Your instructions.
In the material below, count the lines where the word "brick" appears. Nothing but the number, please.

#### Data below ####

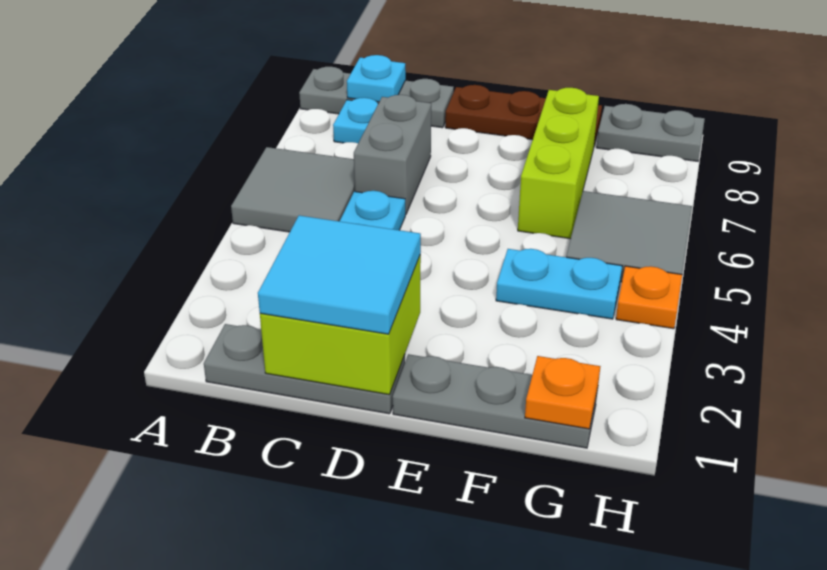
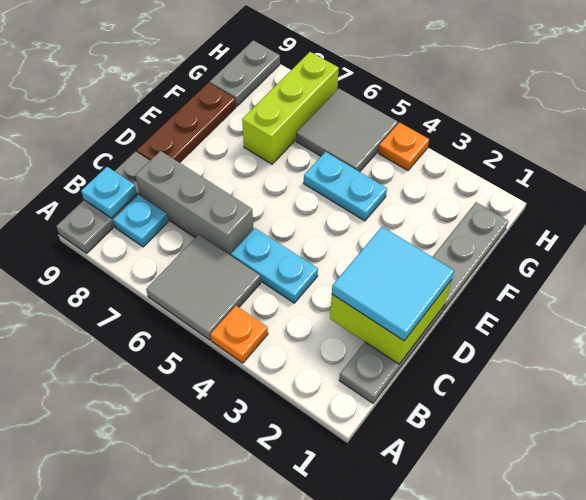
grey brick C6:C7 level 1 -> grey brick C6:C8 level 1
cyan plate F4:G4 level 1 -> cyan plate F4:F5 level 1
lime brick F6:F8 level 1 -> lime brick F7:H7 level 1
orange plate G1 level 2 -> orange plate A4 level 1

####

Result for this exercise.
2